* The problem: The records follow. Transcribe only the lines from the line containing "Branna 909: [650,173,682,205]" through the end, both ends included, and leave out the pictures.

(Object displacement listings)
══════════════════════════════
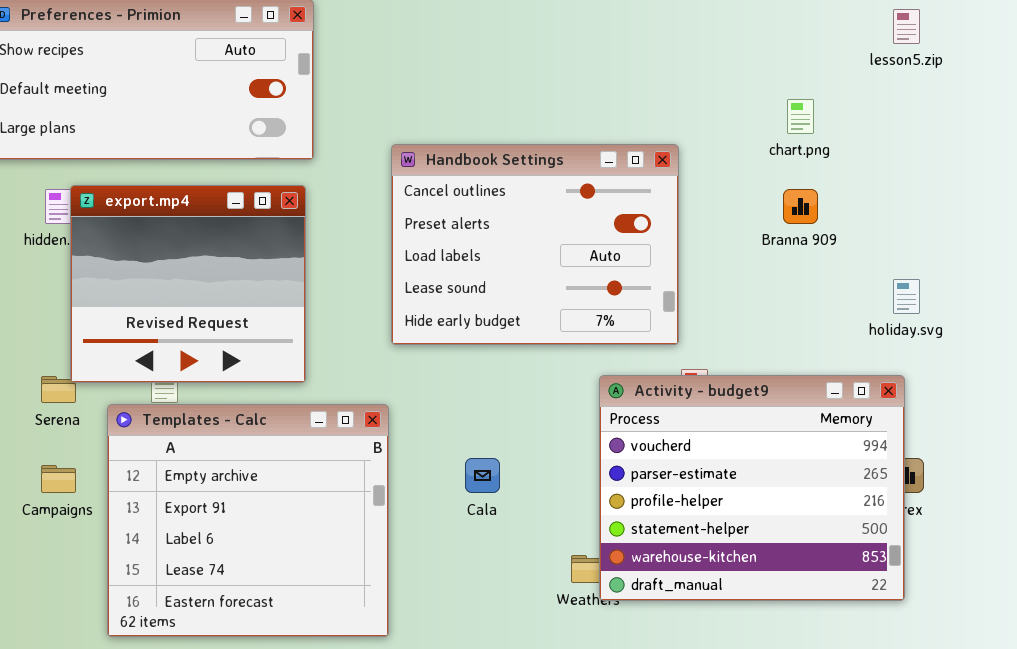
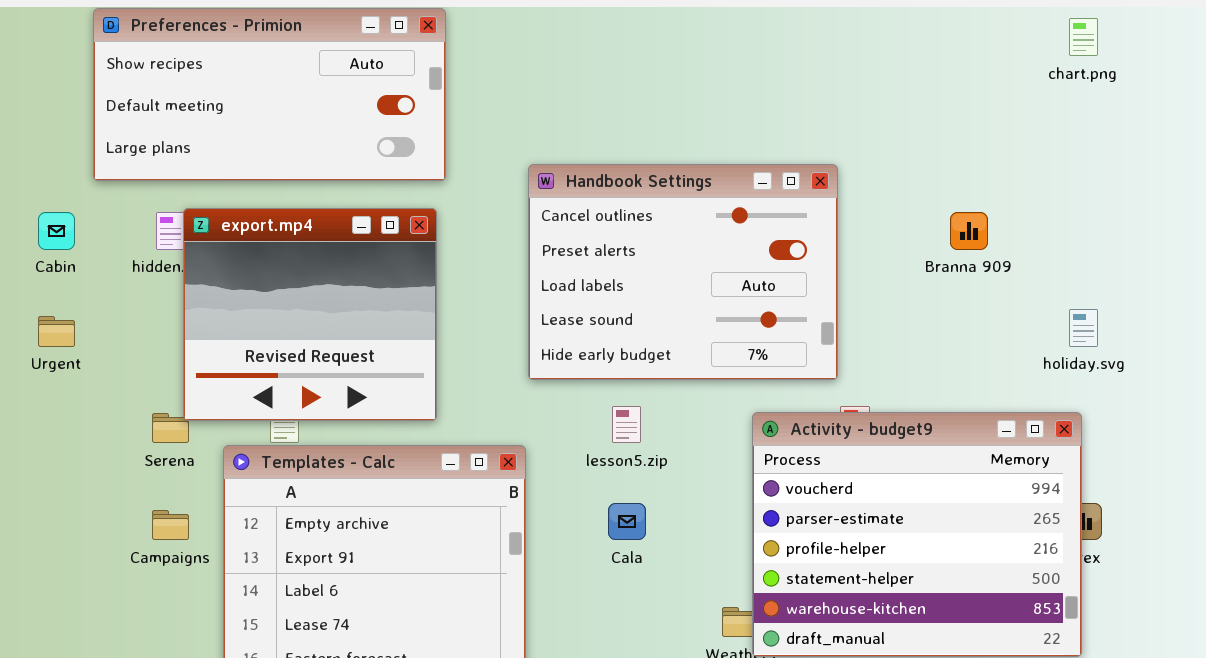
lesson5.zip: [893,9,920,44] -> [612,406,641,443], moved
chart.png: [787,99,814,134] -> [1069,18,1098,56], moved

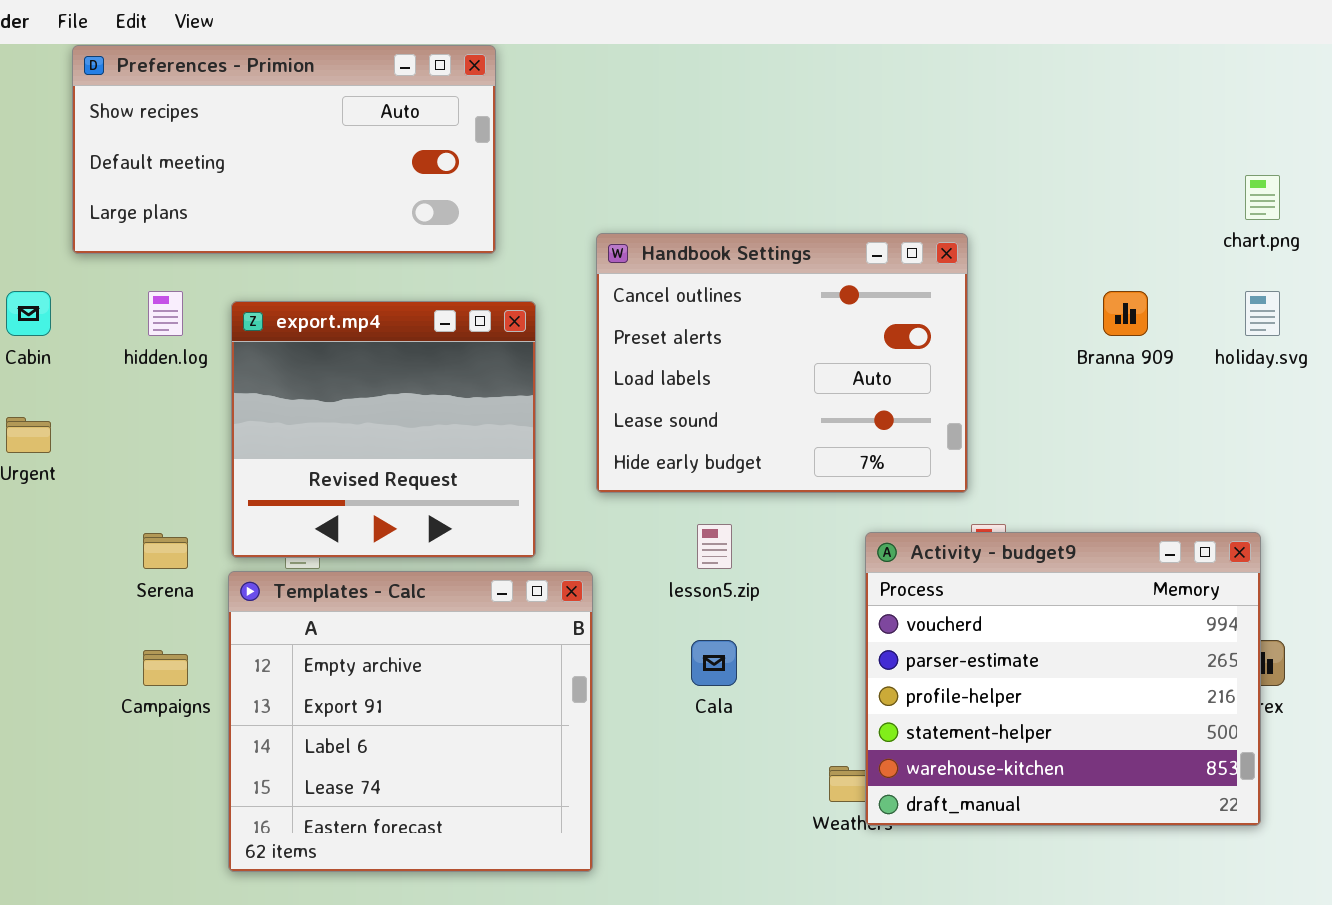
chart.png: [1069,18,1098,56] -> [1245,175,1280,220], moved
export.mp4: [183,208,437,421] -> [231,301,536,558], moved
holiday.svg: [1069,309,1098,347] -> [1245,291,1280,336], moved

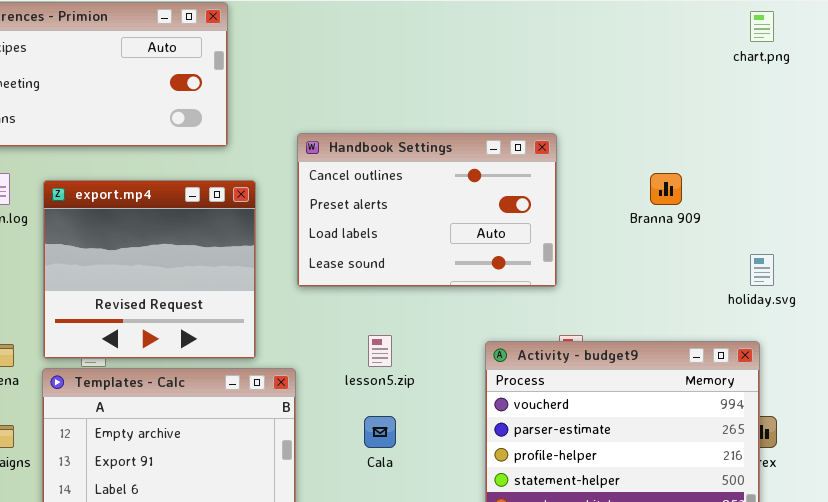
chart.png: [1245,175,1280,220] -> [750,11,774,42], moved
Handbook Settings: [596,233,968,493] -> [297,133,557,287], resized
holiday.svg: [1245,291,1280,336] -> [750,254,774,286], moved

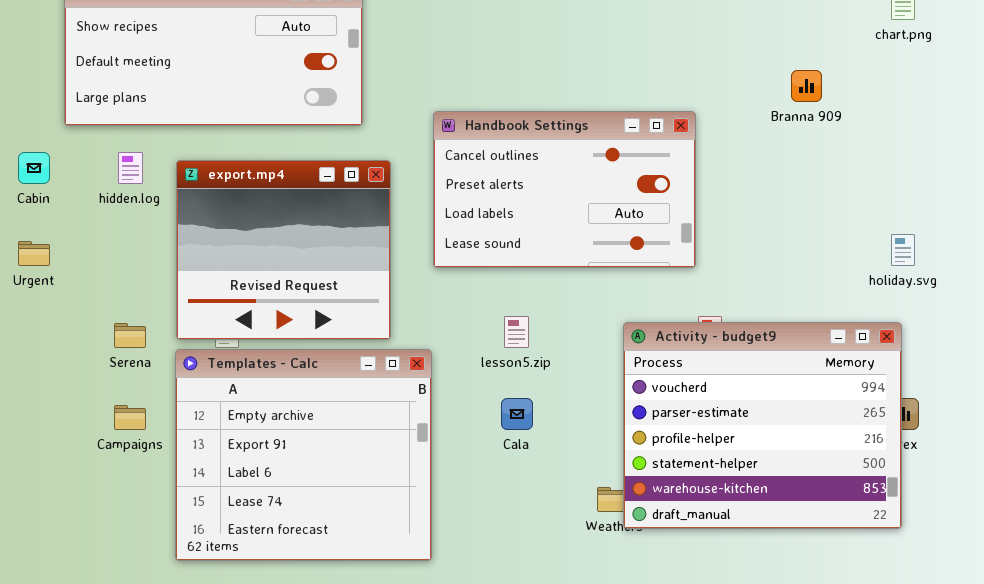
Branna 909: [650,173,682,205] -> [791,70,822,102], moved

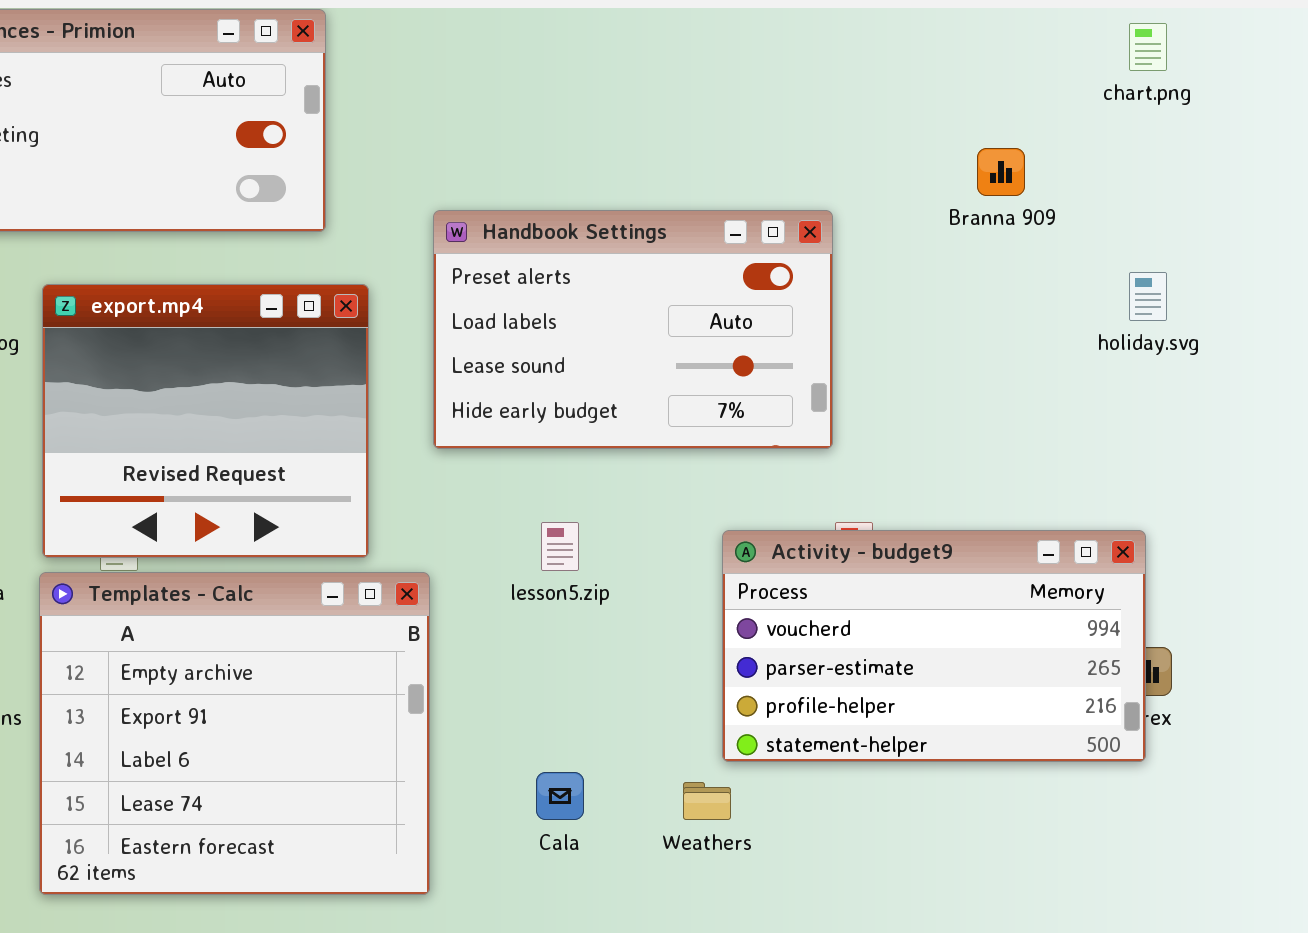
Handbook Settings: [433,111,696,268] -> [433,210,833,449], scrolled down 1 row
holiday.svg: [891,234,915,266] -> [1129,272,1167,321], moved
Activity - budget9: [623,322,902,529] -> [722,530,1146,762], resized
Cala: [501,398,533,430] -> [536,772,584,820], moved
══════════════════════════════
* Written response:
Branna 909: [650,173,682,205] -> [791,70,822,102], moved

Handbook Settings: [433,111,696,268] -> [433,210,833,449], scrolled down 1 row
holiday.svg: [891,234,915,266] -> [1129,272,1167,321], moved
Activity - budget9: [623,322,902,529] -> [722,530,1146,762], resized
Cala: [501,398,533,430] -> [536,772,584,820], moved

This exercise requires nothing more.